(Items from a dataset)
+++

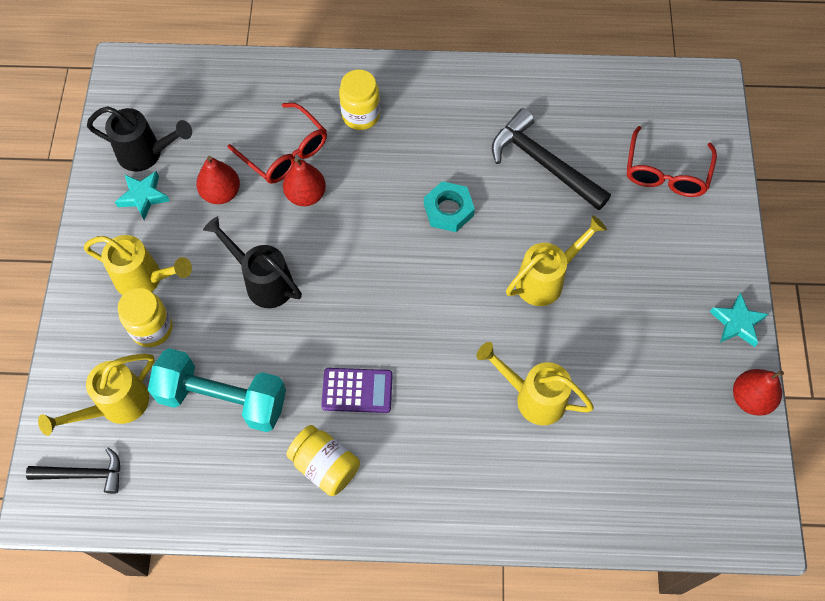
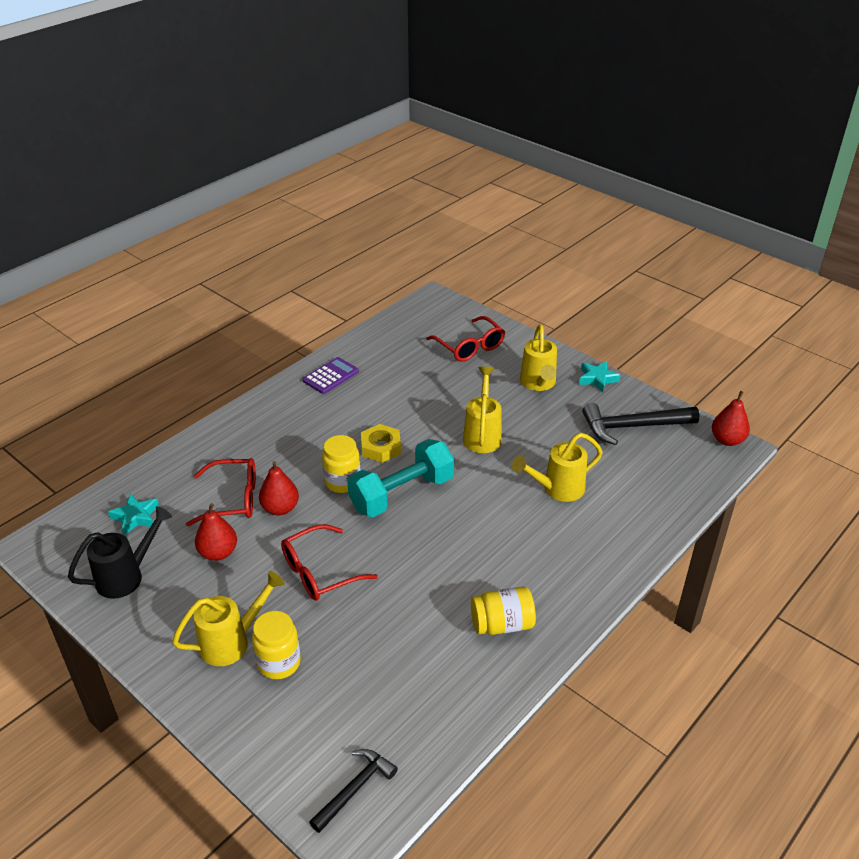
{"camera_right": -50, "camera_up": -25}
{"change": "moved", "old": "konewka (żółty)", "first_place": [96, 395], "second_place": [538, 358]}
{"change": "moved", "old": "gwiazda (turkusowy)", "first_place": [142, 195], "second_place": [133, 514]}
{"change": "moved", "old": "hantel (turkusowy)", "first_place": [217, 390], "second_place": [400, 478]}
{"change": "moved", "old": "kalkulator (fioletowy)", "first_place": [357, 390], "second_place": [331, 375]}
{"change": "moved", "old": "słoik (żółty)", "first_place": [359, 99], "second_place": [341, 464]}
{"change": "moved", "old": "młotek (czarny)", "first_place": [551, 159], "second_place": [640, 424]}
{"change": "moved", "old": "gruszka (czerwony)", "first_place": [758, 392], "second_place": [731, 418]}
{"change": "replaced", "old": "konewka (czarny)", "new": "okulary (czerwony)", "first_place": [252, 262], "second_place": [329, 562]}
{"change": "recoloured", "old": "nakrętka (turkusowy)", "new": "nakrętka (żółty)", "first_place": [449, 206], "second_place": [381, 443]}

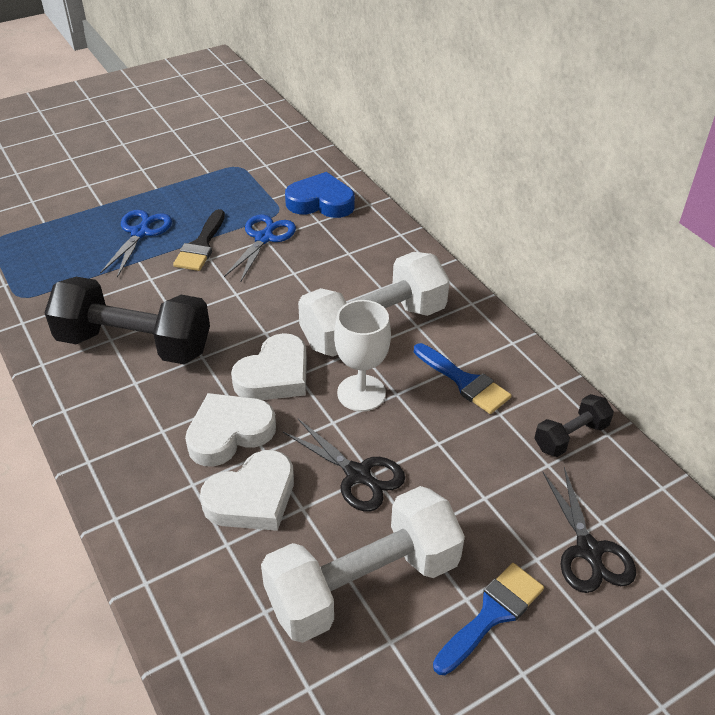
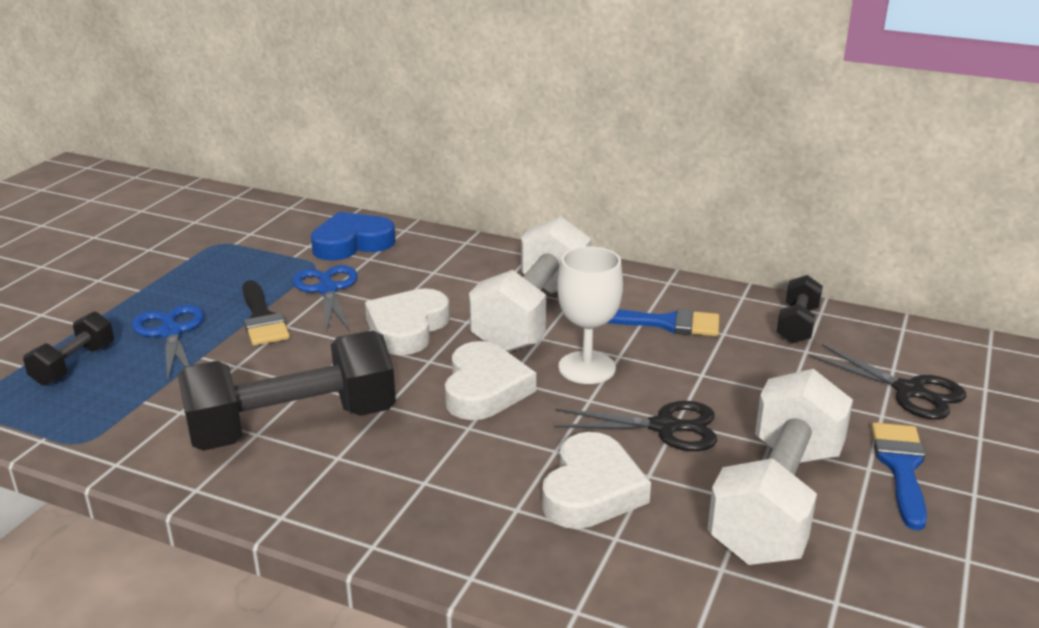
{"camera_right": -35, "camera_up": -15}
{"change": "added", "new": "hantel (czarny)", "second_place": [68, 348]}
{"change": "moved", "old": "serce (biały)", "first_place": [230, 430], "second_place": [407, 321]}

+++

● EXERCISE REQUIREMENTS: Could you print all of the entries above exactly as written, minus the pictures?

● EXERCISE ANSWER:
{"camera_right": -50, "camera_up": -25}
{"change": "moved", "old": "konewka (żółty)", "first_place": [96, 395], "second_place": [538, 358]}
{"change": "moved", "old": "gwiazda (turkusowy)", "first_place": [142, 195], "second_place": [133, 514]}
{"change": "moved", "old": "hantel (turkusowy)", "first_place": [217, 390], "second_place": [400, 478]}
{"change": "moved", "old": "kalkulator (fioletowy)", "first_place": [357, 390], "second_place": [331, 375]}
{"change": "moved", "old": "słoik (żółty)", "first_place": [359, 99], "second_place": [341, 464]}
{"change": "moved", "old": "młotek (czarny)", "first_place": [551, 159], "second_place": [640, 424]}
{"change": "moved", "old": "gruszka (czerwony)", "first_place": [758, 392], "second_place": [731, 418]}
{"change": "replaced", "old": "konewka (czarny)", "new": "okulary (czerwony)", "first_place": [252, 262], "second_place": [329, 562]}
{"change": "recoloured", "old": "nakrętka (turkusowy)", "new": "nakrętka (żółty)", "first_place": [449, 206], "second_place": [381, 443]}

{"camera_right": -35, "camera_up": -15}
{"change": "added", "new": "hantel (czarny)", "second_place": [68, 348]}
{"change": "moved", "old": "serce (biały)", "first_place": [230, 430], "second_place": [407, 321]}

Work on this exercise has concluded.